## Data excerpts

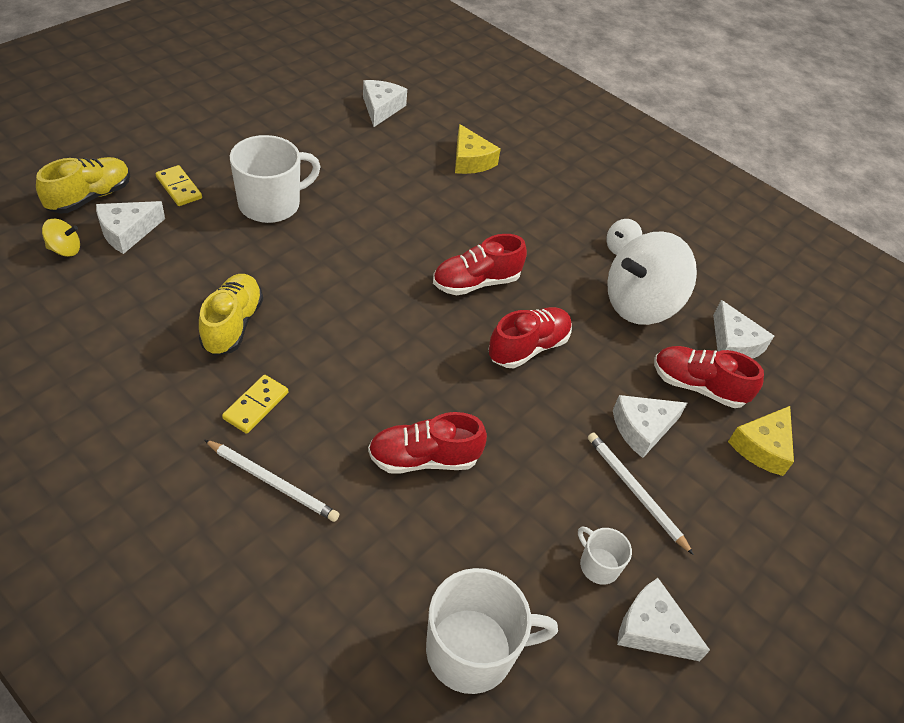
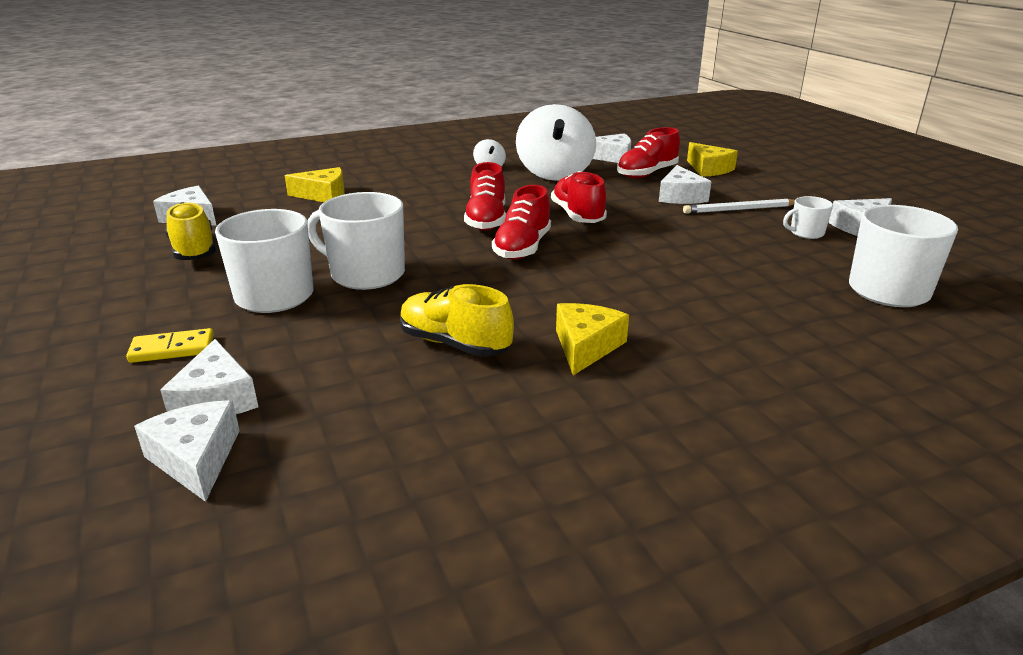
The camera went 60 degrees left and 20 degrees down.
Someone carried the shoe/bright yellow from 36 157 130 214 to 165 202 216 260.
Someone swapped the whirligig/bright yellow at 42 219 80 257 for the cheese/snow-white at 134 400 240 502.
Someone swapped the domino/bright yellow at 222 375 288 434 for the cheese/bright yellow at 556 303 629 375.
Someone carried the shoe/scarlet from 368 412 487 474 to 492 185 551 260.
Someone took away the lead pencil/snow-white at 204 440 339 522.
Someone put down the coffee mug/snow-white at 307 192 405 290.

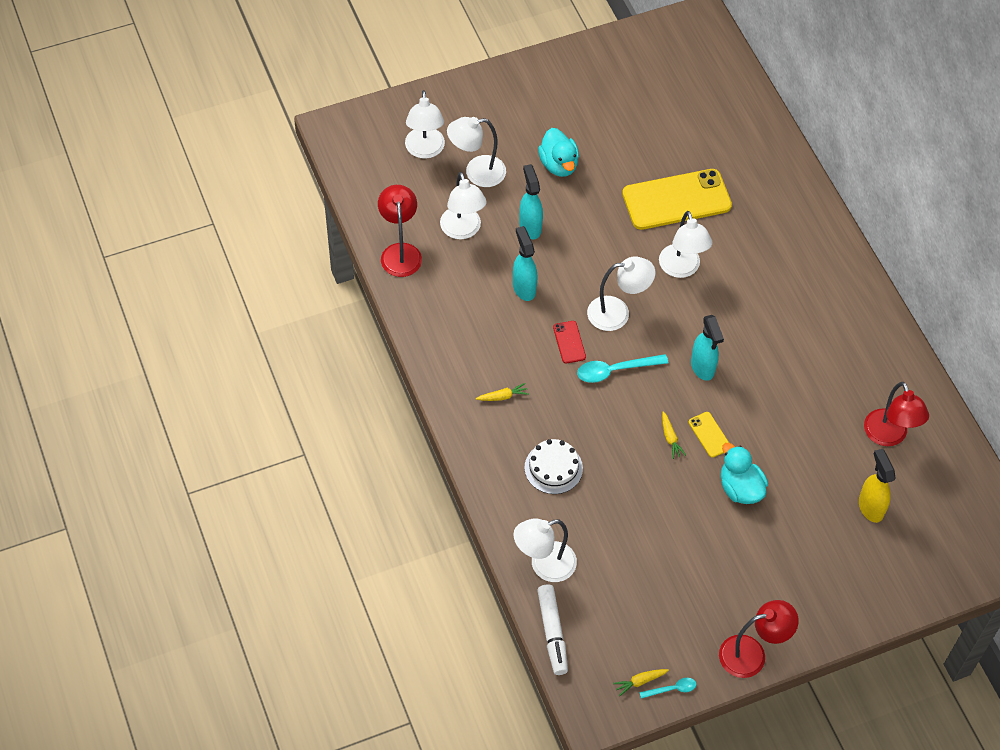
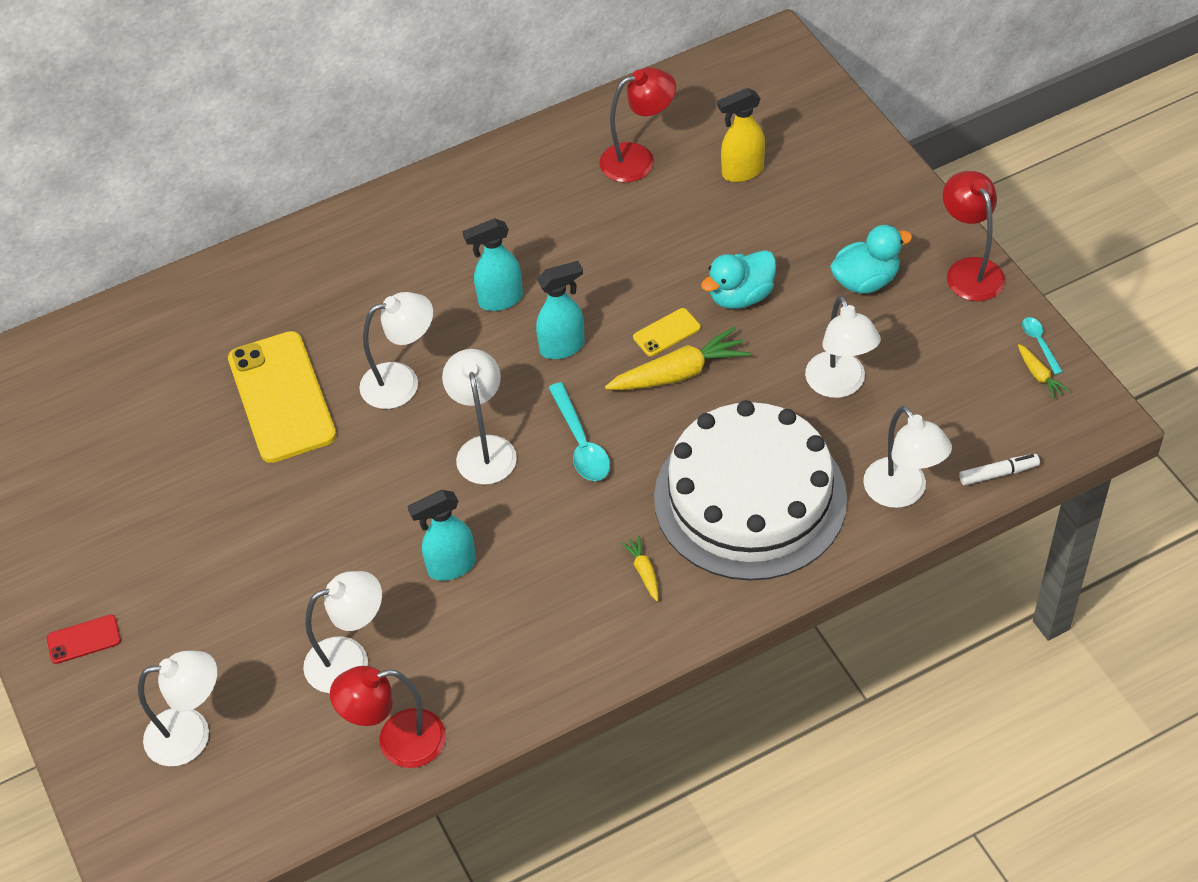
The camera went 90 degrees left and 5 degrees down.
Someone carried the lamp/snow-white from 447 117 506 187 to 805 296 881 398.
Someone carried the rubber duck/turquoise from 538 128 579 177 to 830 225 912 293.
Someone carried the spray cleaner/turquoise from 519 164 543 239 to 463 218 523 311.
Someone carried the phone/scarlet from 553 321 586 364 to 47 614 121 664.
Someone scaled the root vegetable/bright yellow at 662 412 686 459 by 2.03.
Someone scaled the cake/snow-white at 525 439 583 494 by 2.34.
Someone scaled the marker pen/snow-white at 537 584 568 675 by 0.65.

## Problem statement
Repeat exactly and only the lines from the one holding "Someone put down" through the final line of the entries; no pictures.

## Task output
Someone put down the coffee mug/snow-white at 307 192 405 290.

The camera went 90 degrees left and 5 degrees down.
Someone carried the lamp/snow-white from 447 117 506 187 to 805 296 881 398.
Someone carried the rubber duck/turquoise from 538 128 579 177 to 830 225 912 293.
Someone carried the spray cleaner/turquoise from 519 164 543 239 to 463 218 523 311.
Someone carried the phone/scarlet from 553 321 586 364 to 47 614 121 664.
Someone scaled the root vegetable/bright yellow at 662 412 686 459 by 2.03.
Someone scaled the cake/snow-white at 525 439 583 494 by 2.34.
Someone scaled the marker pen/snow-white at 537 584 568 675 by 0.65.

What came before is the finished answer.